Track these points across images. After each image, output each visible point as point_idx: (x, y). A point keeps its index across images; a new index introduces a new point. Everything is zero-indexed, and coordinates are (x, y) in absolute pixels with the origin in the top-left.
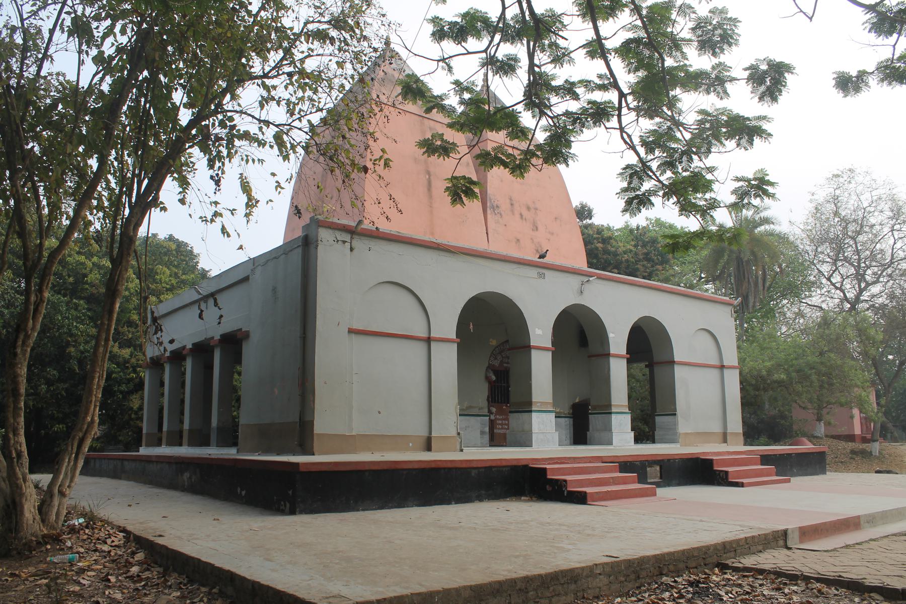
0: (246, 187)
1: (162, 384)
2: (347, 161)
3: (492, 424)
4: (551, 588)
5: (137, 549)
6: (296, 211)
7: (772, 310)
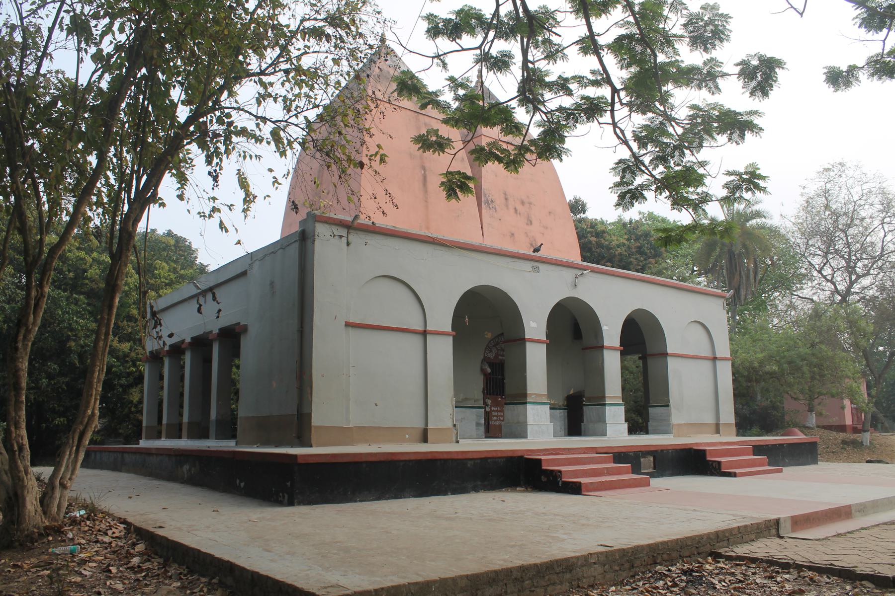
0: (243, 183)
1: (161, 378)
2: (344, 157)
3: (488, 416)
4: (547, 578)
5: (138, 540)
6: (293, 206)
7: (764, 302)
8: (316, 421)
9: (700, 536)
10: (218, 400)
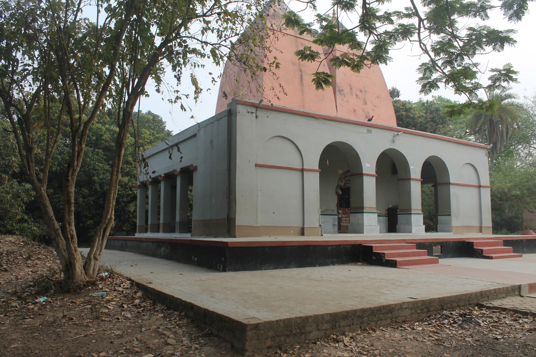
0: (194, 82)
2: (254, 65)
3: (340, 220)
4: (377, 316)
5: (138, 290)
6: (223, 94)
7: (512, 152)
8: (238, 222)
10: (180, 210)
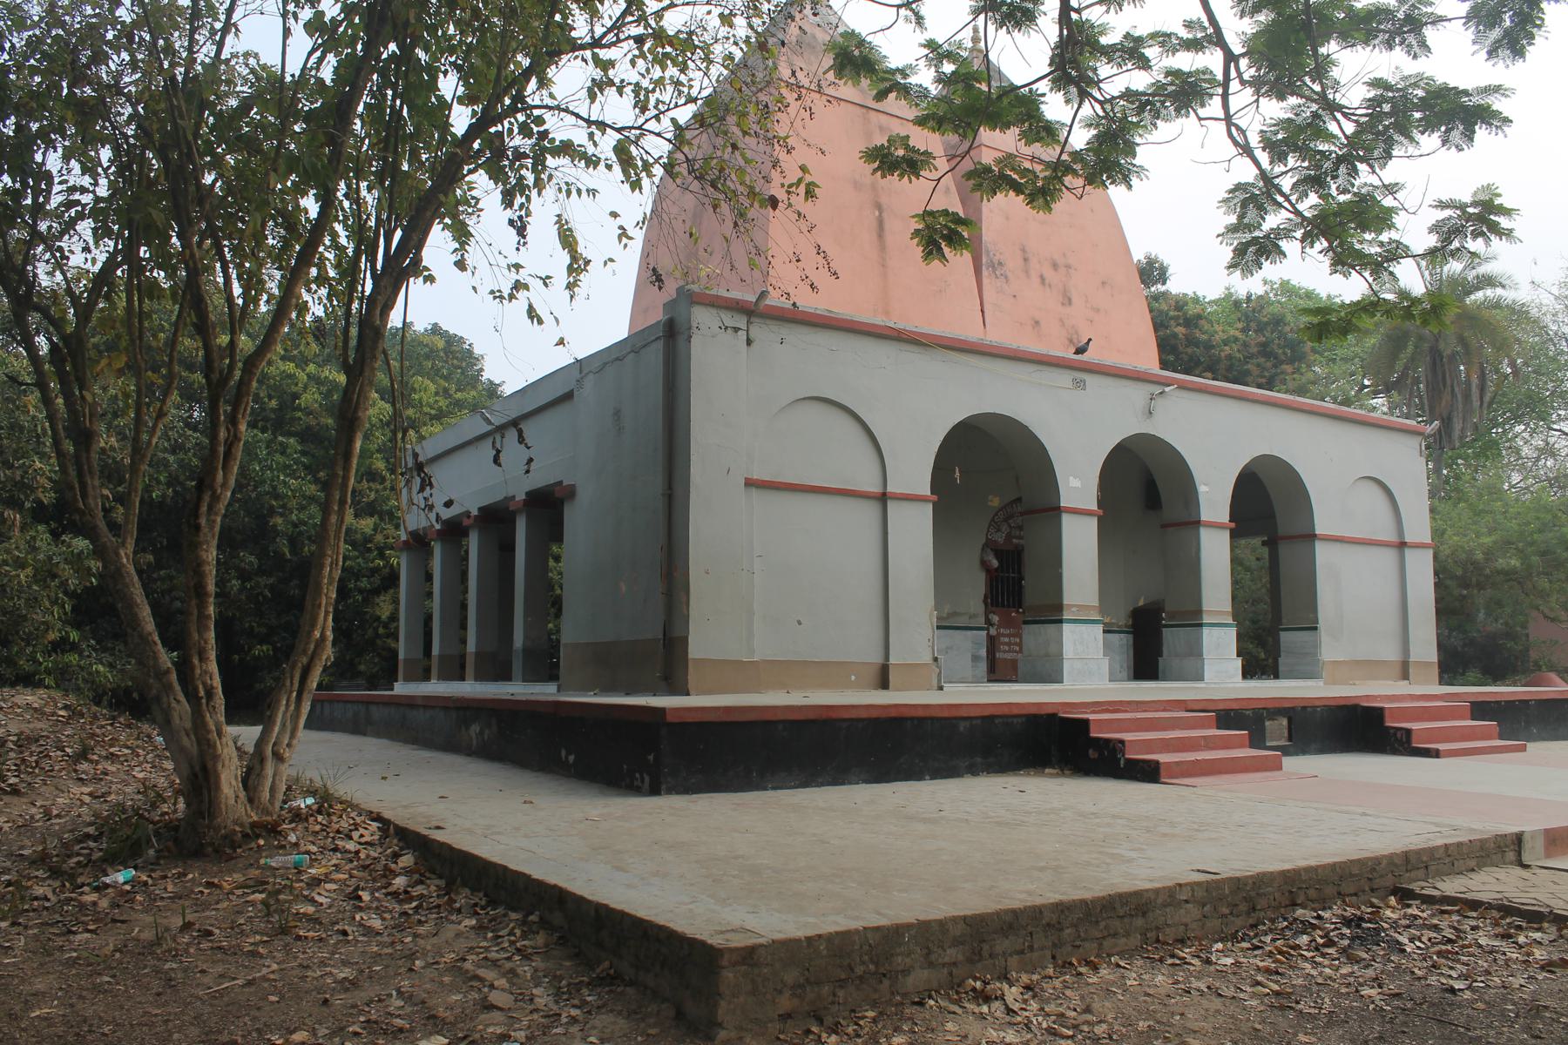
0: (567, 239)
1: (429, 577)
2: (741, 189)
3: (992, 643)
4: (1102, 924)
6: (652, 276)
8: (695, 651)
9: (1376, 858)
10: (526, 616)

Exercise requirements: Reproduce every one of the lines above word for word, but leave the pictures out of your answer.

Complete answer:
Track these points across images. After each image, output each visible point as point_idx: (x, y). A point keeps its index across images; a new index introduces a new point. Everything is zero-indexed, and coordinates are (x, y) in absolute pixels with the origin in the top-left.
0: (246, 187)
1: (162, 384)
2: (347, 161)
3: (492, 424)
4: (551, 588)
5: (137, 549)
6: (296, 211)
7: (772, 310)
0: (243, 183)
1: (161, 378)
2: (344, 157)
3: (488, 416)
4: (547, 578)
5: (138, 540)
6: (293, 206)
7: (764, 302)
8: (316, 421)
9: (700, 536)
10: (218, 400)
0: (194, 82)
2: (254, 65)
3: (340, 220)
4: (377, 316)
5: (138, 290)
6: (223, 94)
7: (512, 152)
8: (238, 222)
10: (180, 210)
0: (567, 239)
1: (429, 577)
2: (741, 189)
3: (992, 643)
4: (1102, 924)
6: (652, 276)
8: (695, 651)
9: (1376, 858)
10: (526, 616)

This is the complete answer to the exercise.